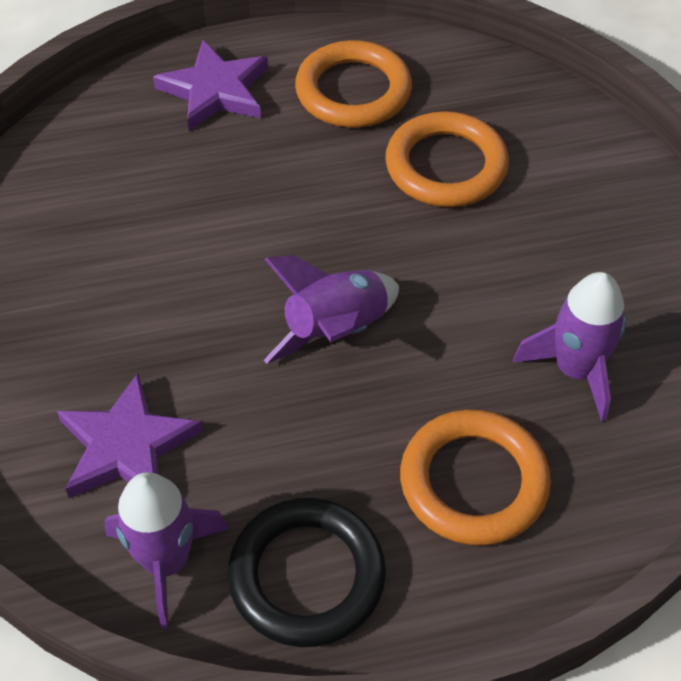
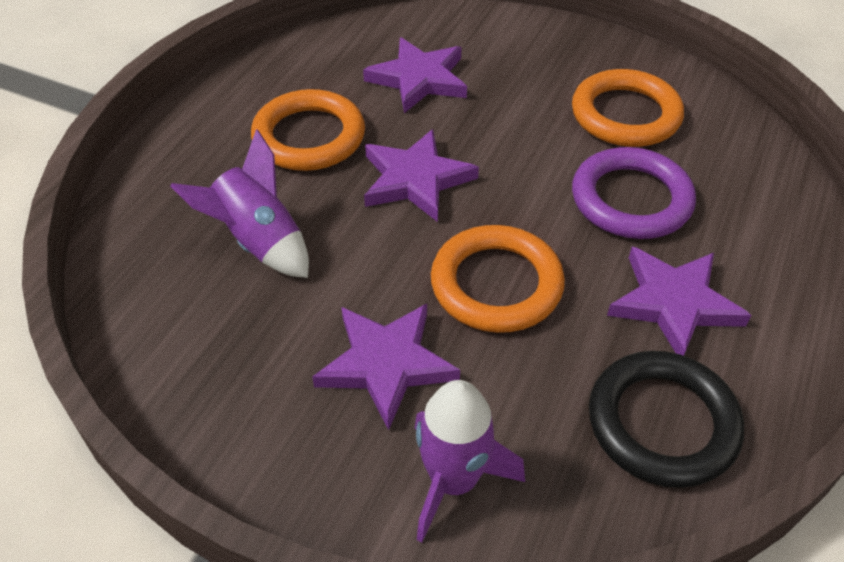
purple ring: 0 -> 1
purple rocket: 3 -> 2
purple star: 2 -> 4

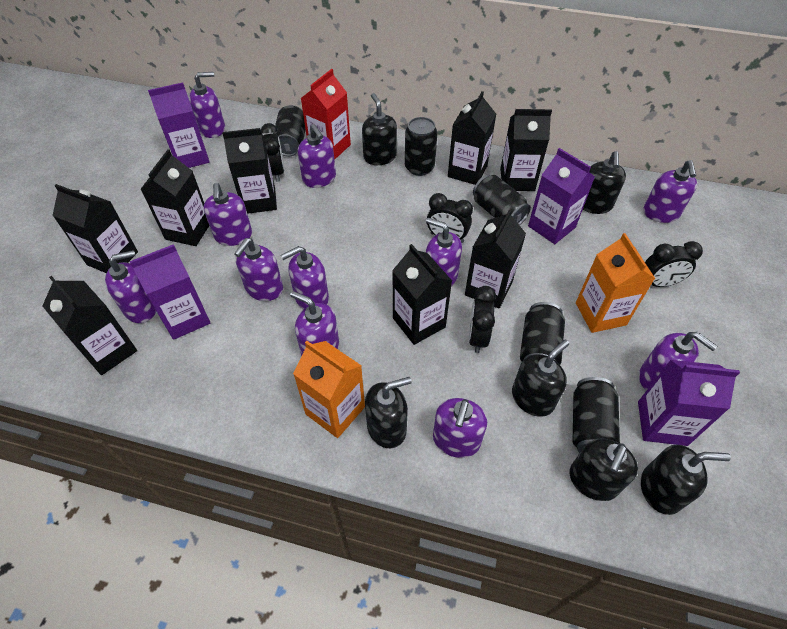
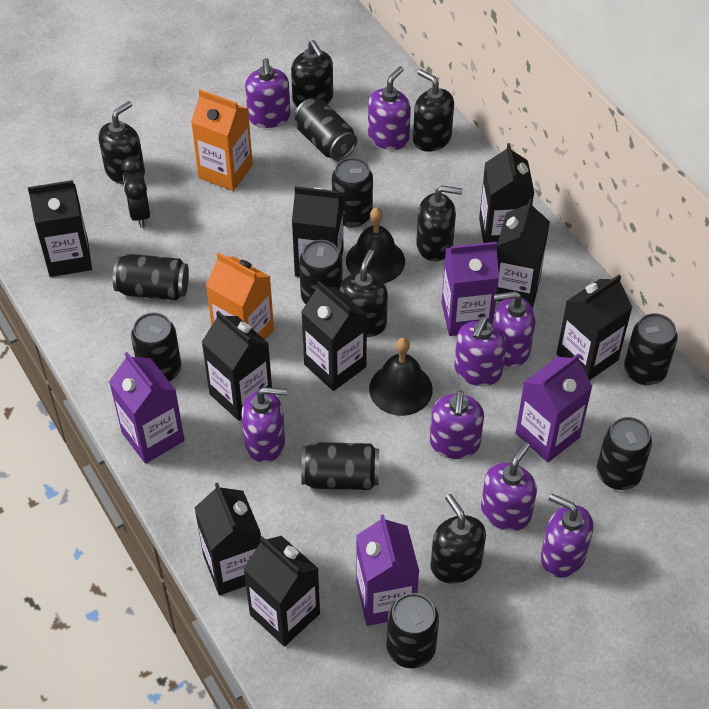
black bell: 0 -> 2
black can: 5 -> 9
black carton: 8 -> 9
black clock: 4 -> 1
purple soap dispenser: 11 -> 8
red carton: 1 -> 0

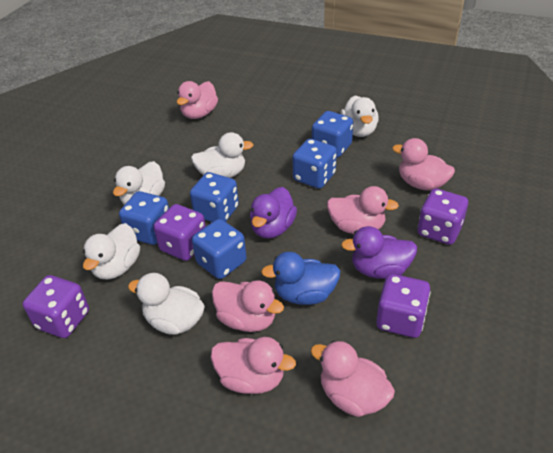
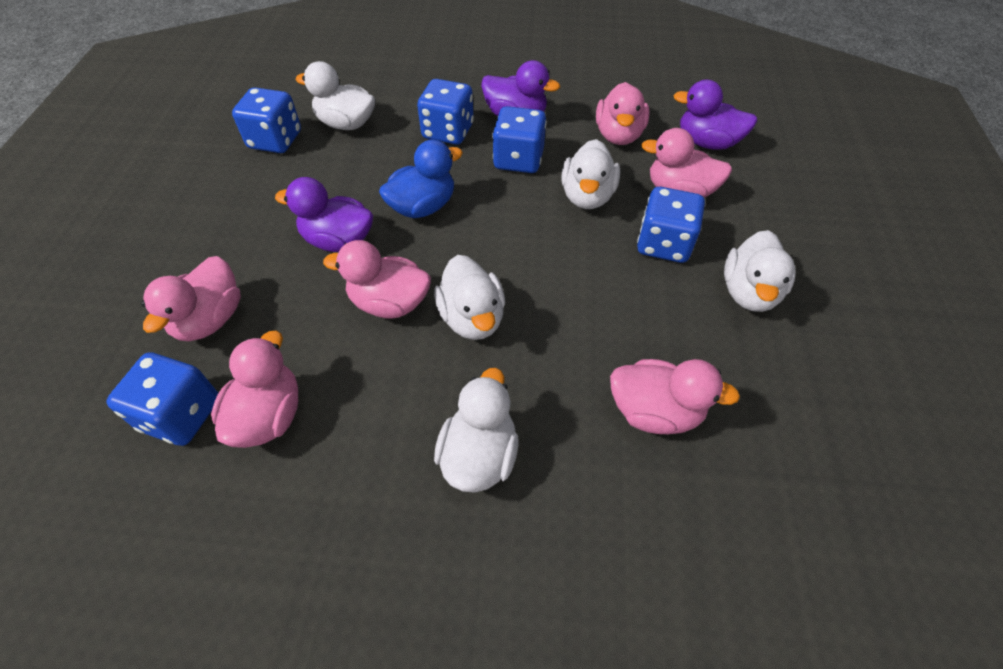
purple dice: 4 -> 0
purple duck: 2 -> 3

········

§ EXERCISE DETAILS
Your reply should consist of one number: how many lines of the material above include the word "black".

§ SOLVED EXERCISE
4